» Work item
For the word "diode", find each line in the entries where it occurs and copy that line.

Before and after images
#####

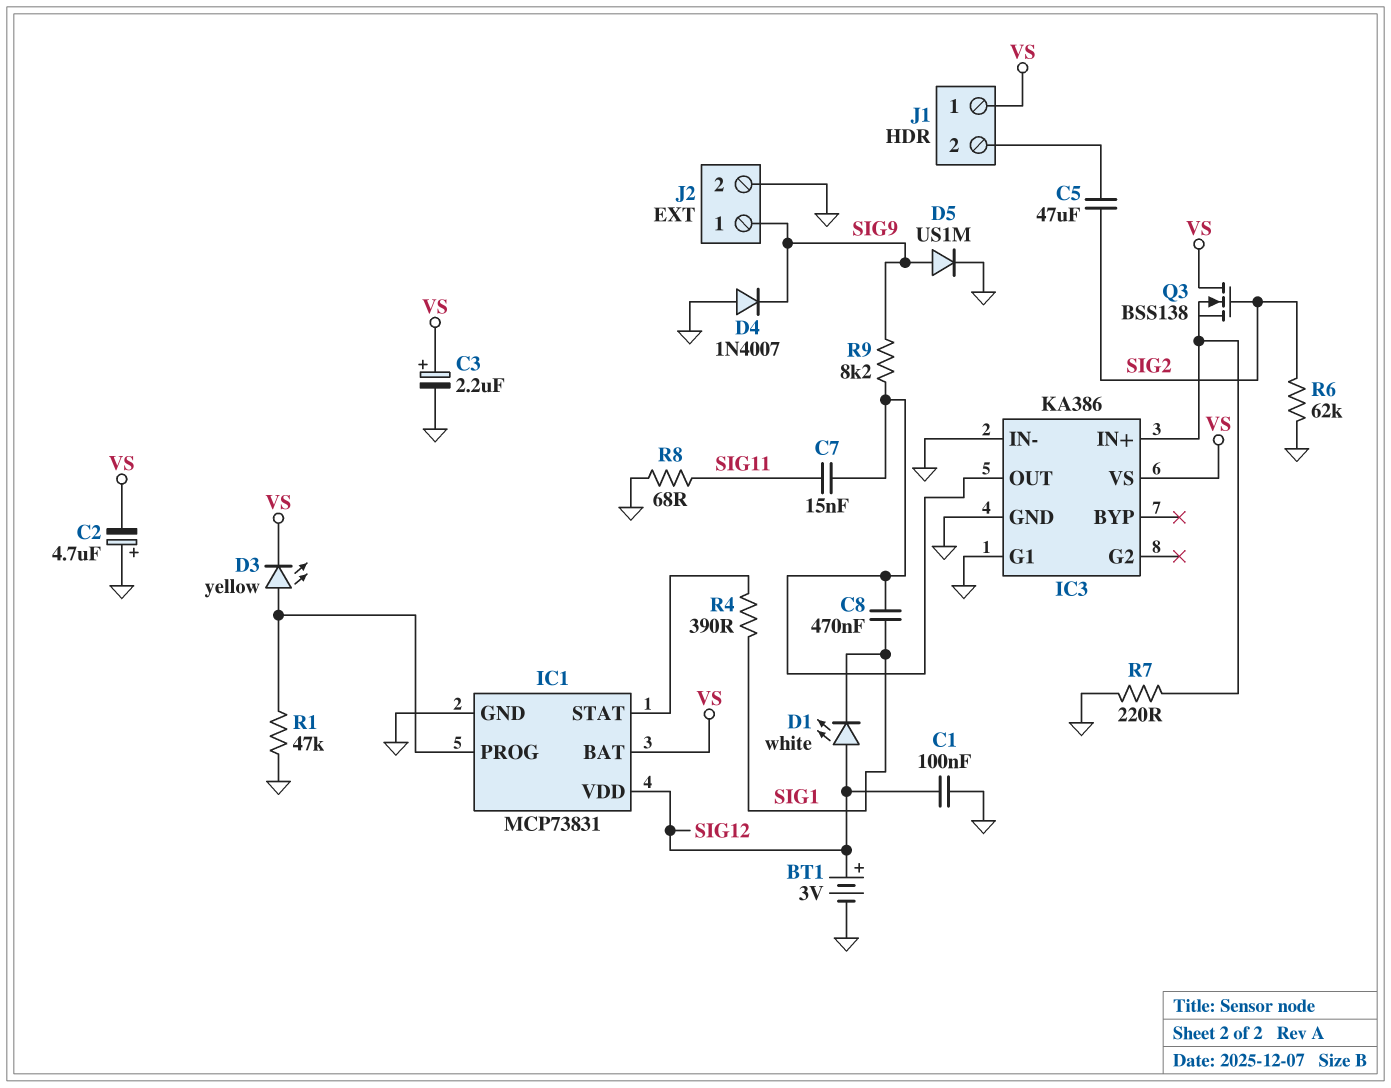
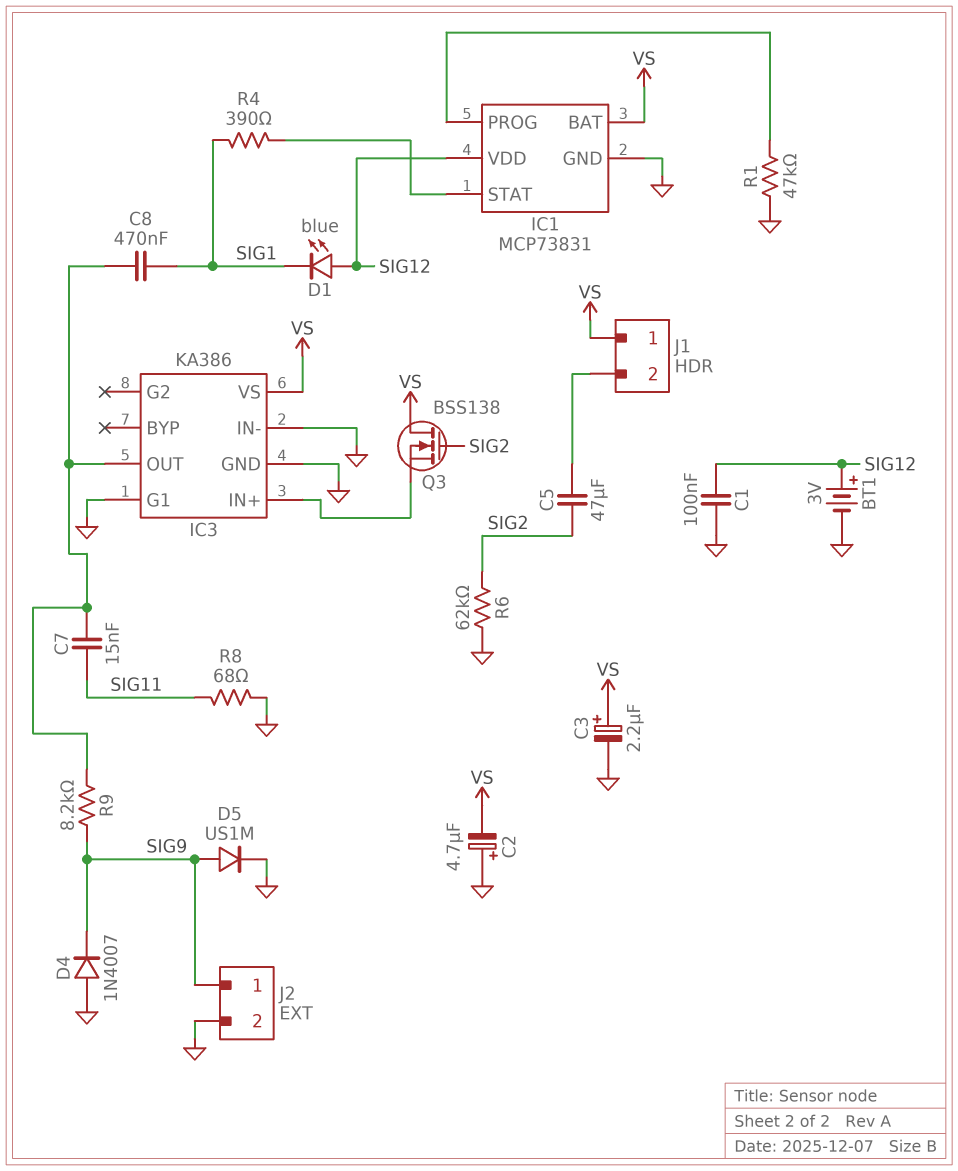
D1: LED white (A SIG12, K SIG1) -> LED blue (A SIG12, K SIG1)
D3: LED yellow (A IC1/PROG, K VS) -> none
R7: 220 (GND, IC3/IN+) -> none

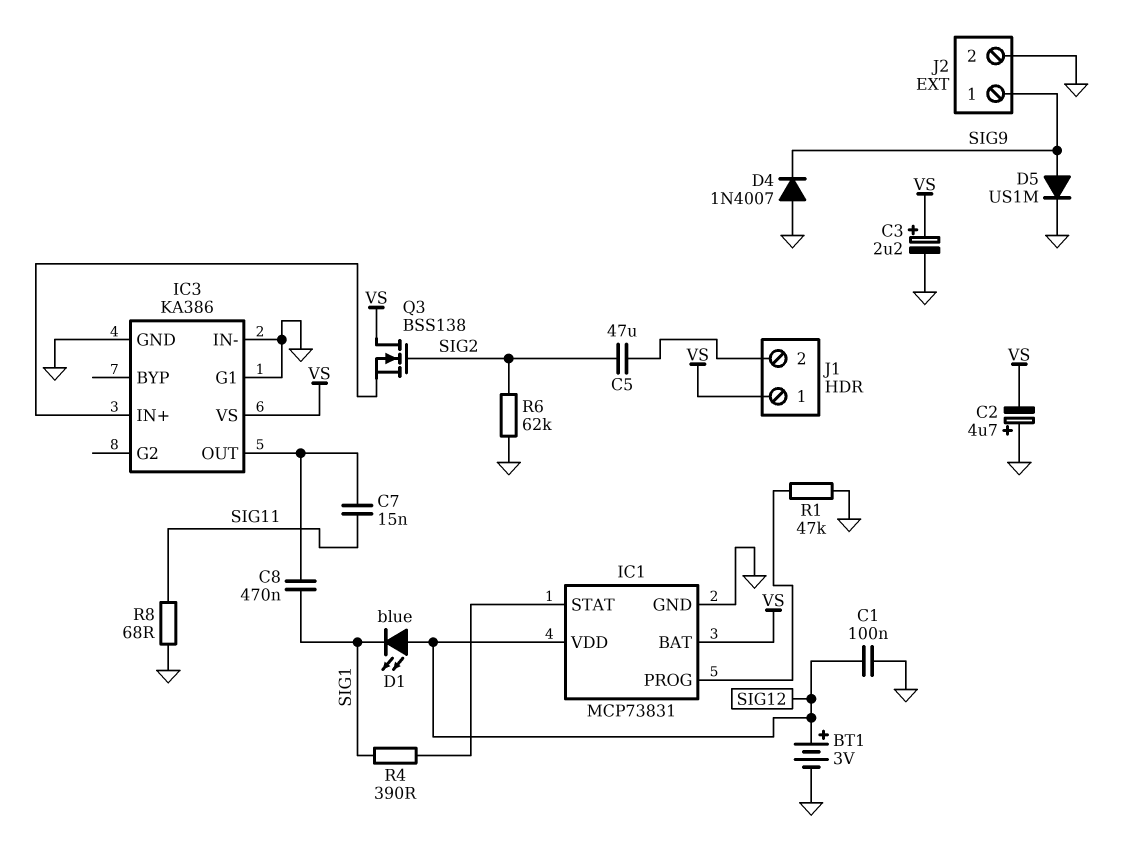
R9: 8.2k (IC3/OUT, SIG9) -> none

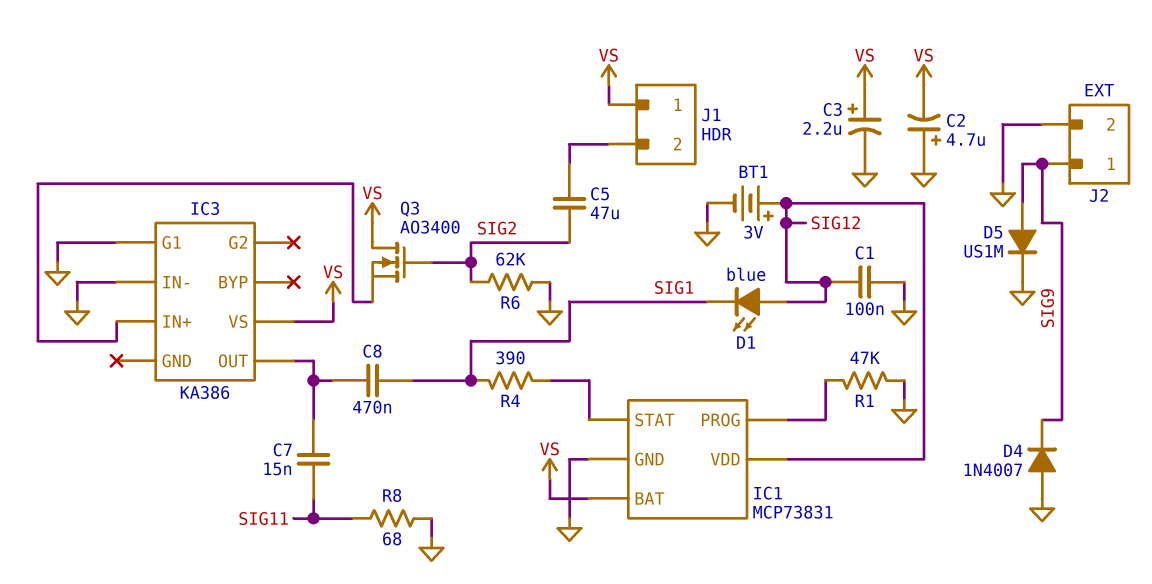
IC3 pin GND: GND -> none
Q3: NMOS BSS138 (G SIG2, D VS, S IC3/IN+) -> NMOS AO3400 (G SIG2, D VS, S IC3/IN+)

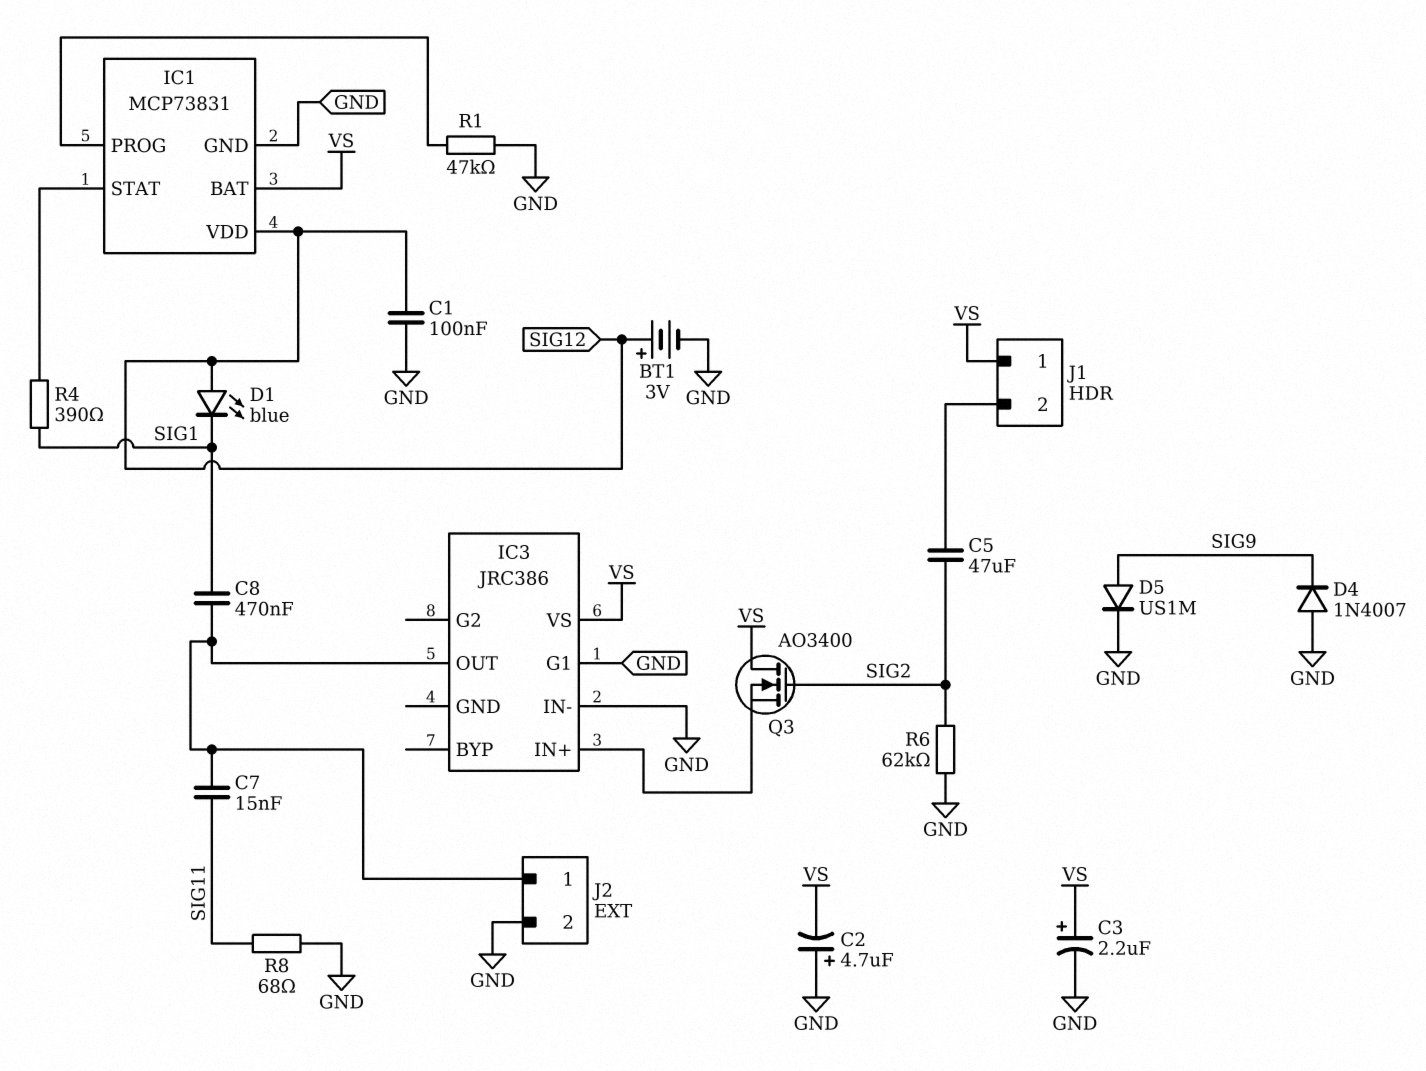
IC3: KA386 -> JRC386
J2 pin 1: SIG9 -> IC3/OUT

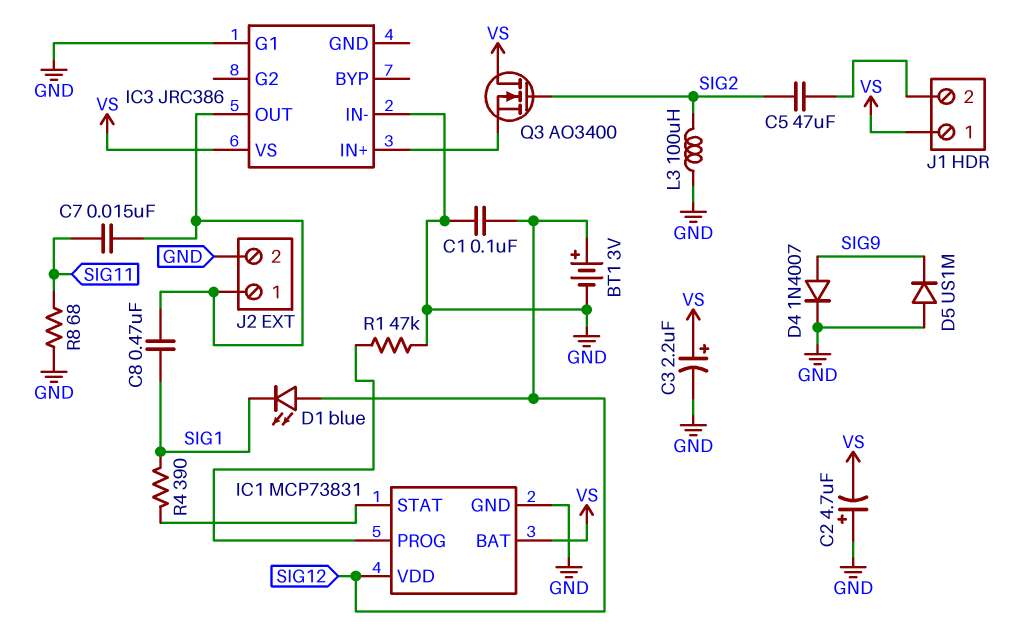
D4: diode 1N4007 (A GND, K SIG9) -> diode 1N4007 (A SIG9, K GND)
D5: diode US1M (A SIG9, K GND) -> diode US1M (A GND, K SIG9)
L3: none -> 100uH (GND, SIG2)
R6: 62k (GND, SIG2) -> none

#####

» Written answer
D4: diode 1N4007 (A GND, K SIG9) -> diode 1N4007 (A SIG9, K GND)
D5: diode US1M (A SIG9, K GND) -> diode US1M (A GND, K SIG9)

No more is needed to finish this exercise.